WORK TO COMPLETE: Where a record contains a picture, omit the picture and repeat the rest exactly.

SUPPLIED DATA:
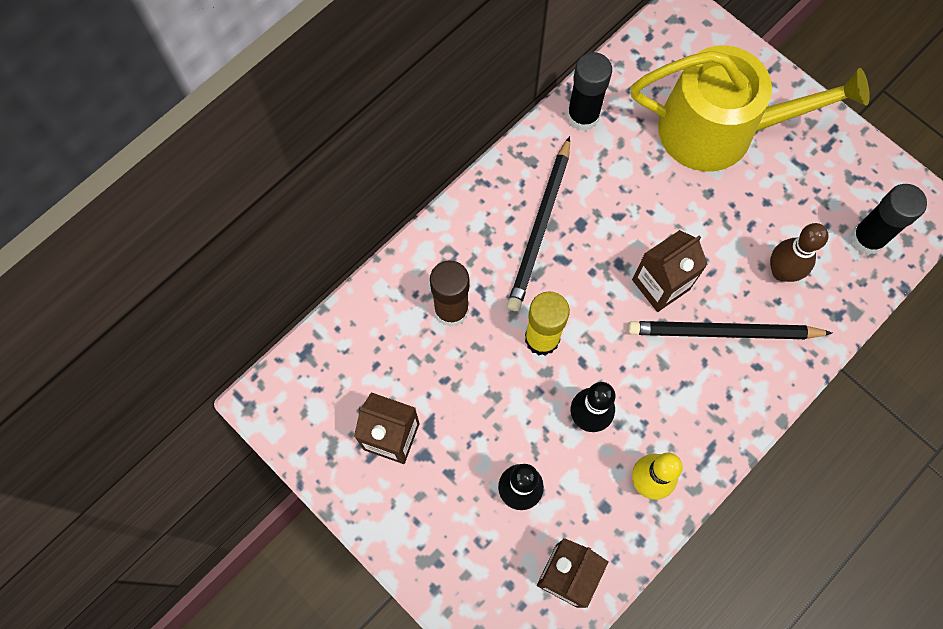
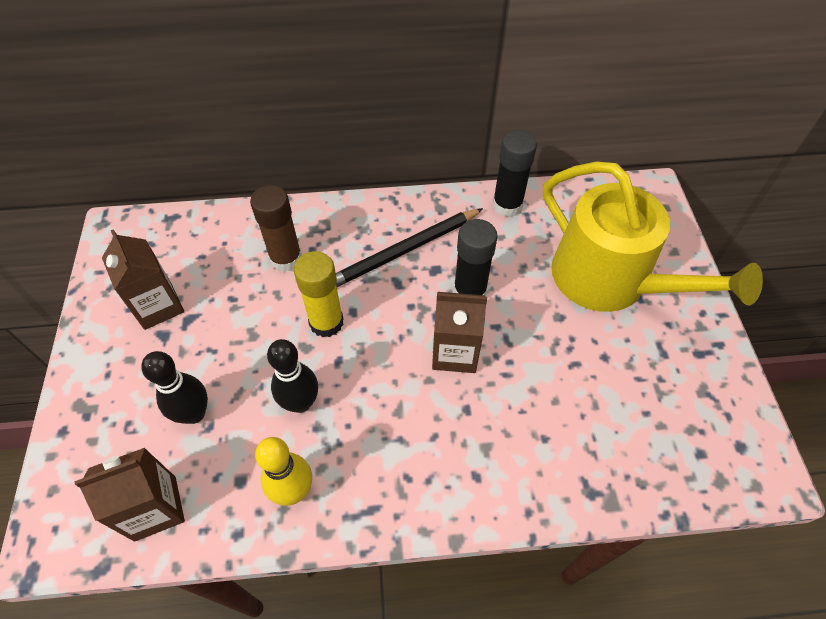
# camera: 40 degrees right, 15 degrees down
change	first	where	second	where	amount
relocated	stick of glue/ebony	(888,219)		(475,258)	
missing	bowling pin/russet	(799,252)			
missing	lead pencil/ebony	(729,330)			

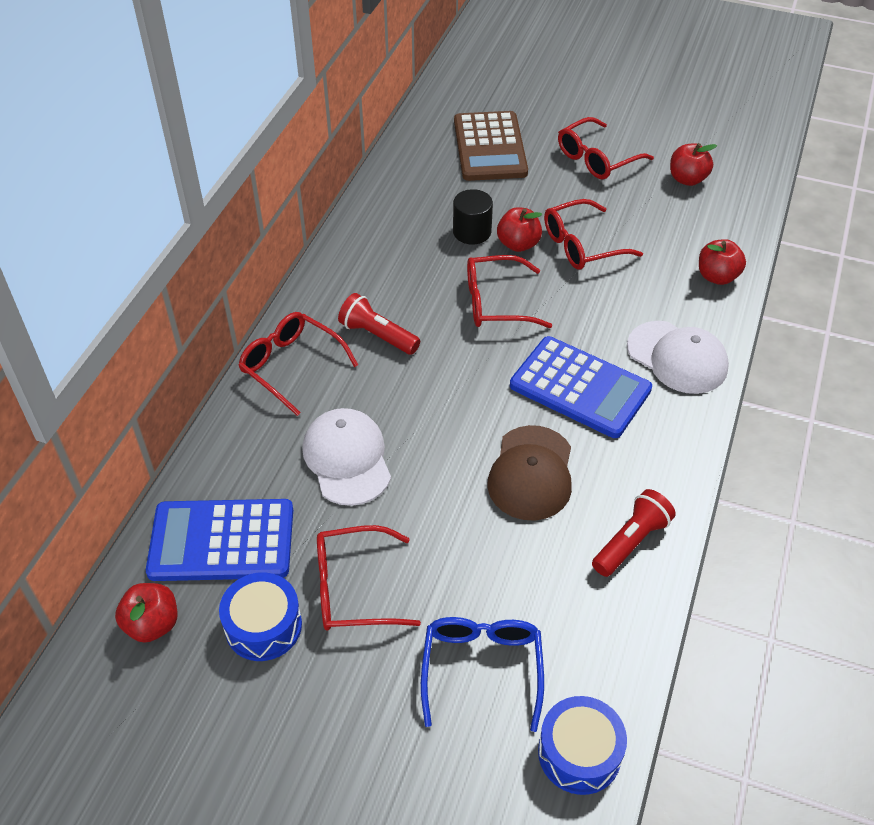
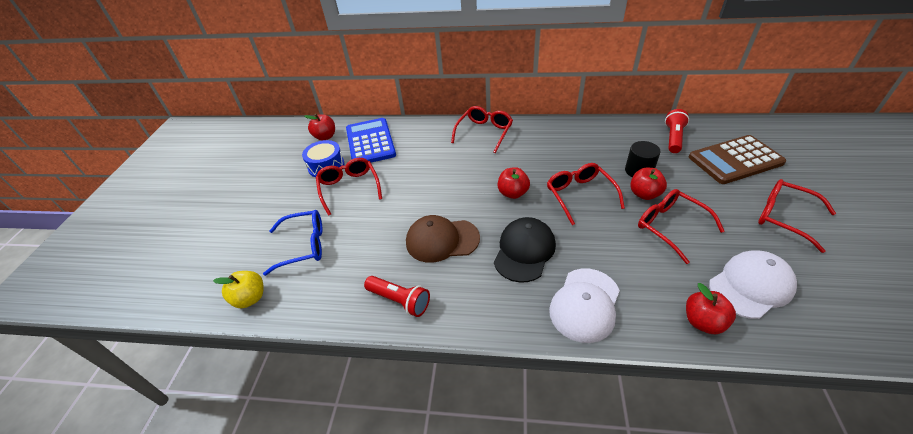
# camera: 80 degrees right, 5 degrees down
change	first	where	second	where	amount
relocated	toy apple/crimson	(693,164)		(514,183)	
relocated	pocket torch/crimson	(379,324)		(677,131)	
exchanged	calculator/royal blue	(581,387)	peaked cap/ebony	(525,250)	
relocated	peaked cap/pure white	(346,457)		(753,285)	
exchanged	toy drum/royal blue	(582,745)	toy apple/yellow	(238,289)	

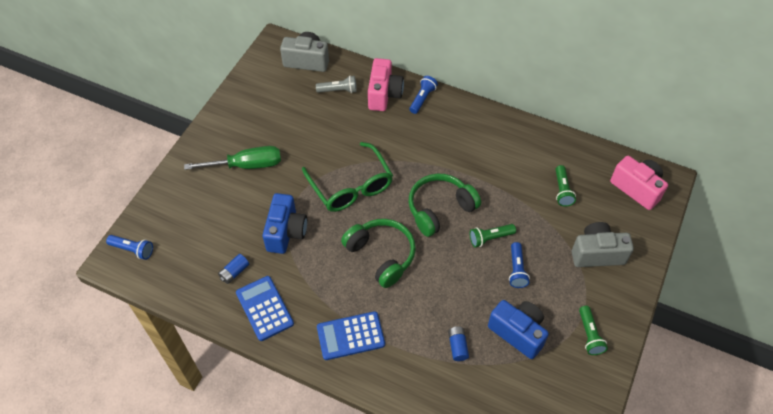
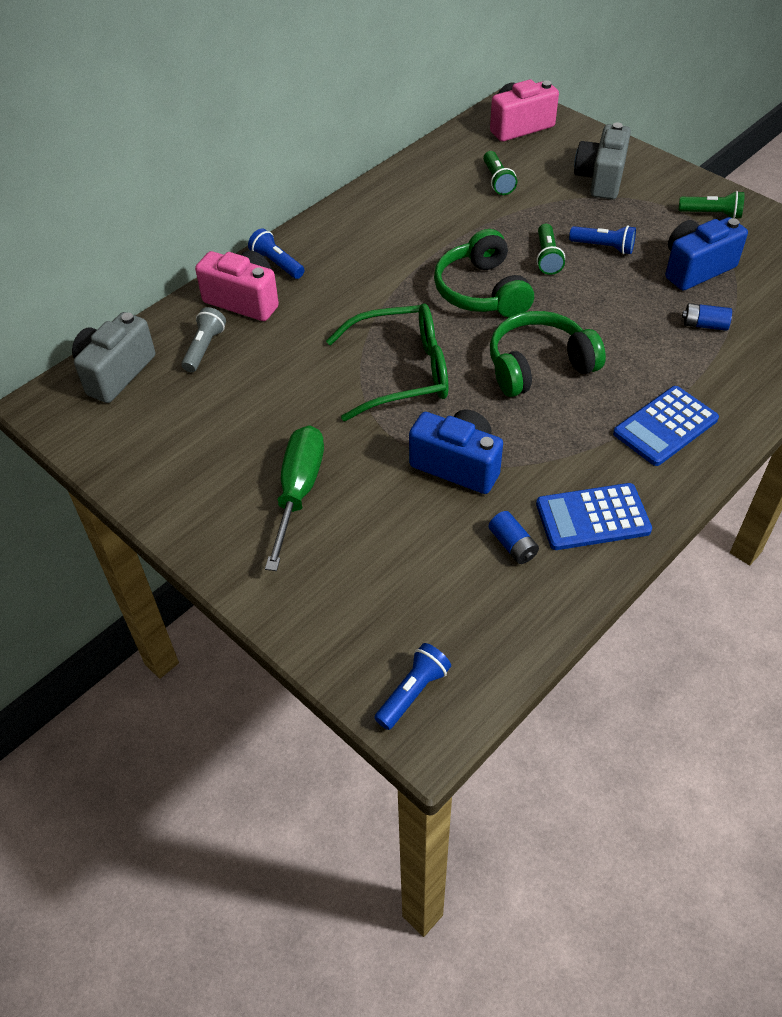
# camera: 70 degrees left, 5 degrees down
change	first	where	second	where	amount
spun	pocket torch/emerald	(565,186)		(500,173)	60 degrees clockwise
spun	calculator/royal blue	(351,335)		(666,426)	45 degrees clockwise

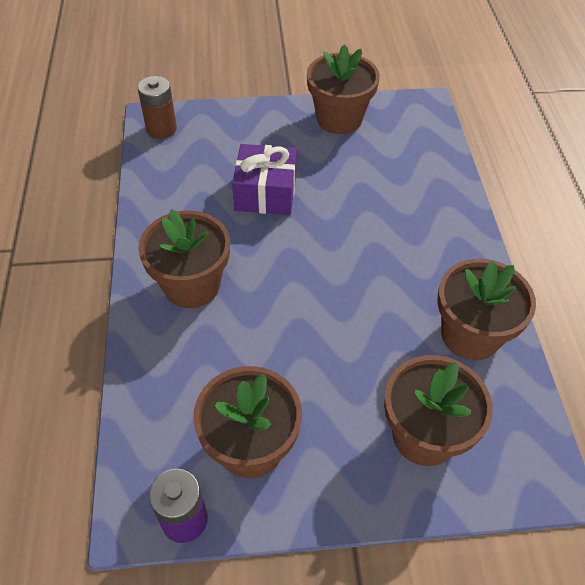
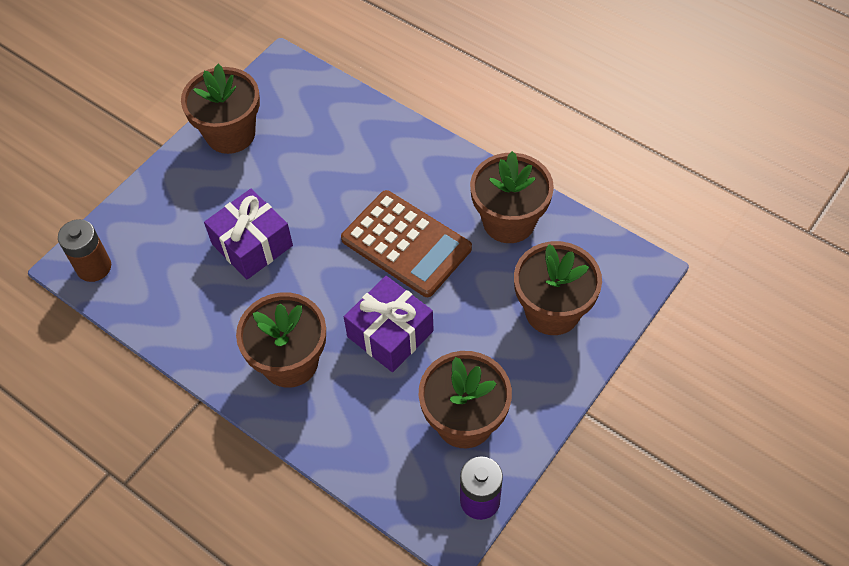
# camera: 45 degrees left, 5 degrees up
change	first	where	second	where	amount
appeared			calculator/russet	(406,243)	
appeared			gift/royal purple	(389,324)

COMPLETED EXERCISE:
# camera: 40 degrees right, 15 degrees down
change	first	where	second	where	amount
relocated	stick of glue/ebony	(888,219)		(475,258)	
missing	bowling pin/russet	(799,252)			
missing	lead pencil/ebony	(729,330)			

# camera: 80 degrees right, 5 degrees down
change	first	where	second	where	amount
relocated	toy apple/crimson	(693,164)		(514,183)	
relocated	pocket torch/crimson	(379,324)		(677,131)	
exchanged	calculator/royal blue	(581,387)	peaked cap/ebony	(525,250)	
relocated	peaked cap/pure white	(346,457)		(753,285)	
exchanged	toy drum/royal blue	(582,745)	toy apple/yellow	(238,289)	

# camera: 70 degrees left, 5 degrees down
change	first	where	second	where	amount
spun	pocket torch/emerald	(565,186)		(500,173)	60 degrees clockwise
spun	calculator/royal blue	(351,335)		(666,426)	45 degrees clockwise

# camera: 45 degrees left, 5 degrees up
change	first	where	second	where	amount
appeared			calculator/russet	(406,243)	
appeared			gift/royal purple	(389,324)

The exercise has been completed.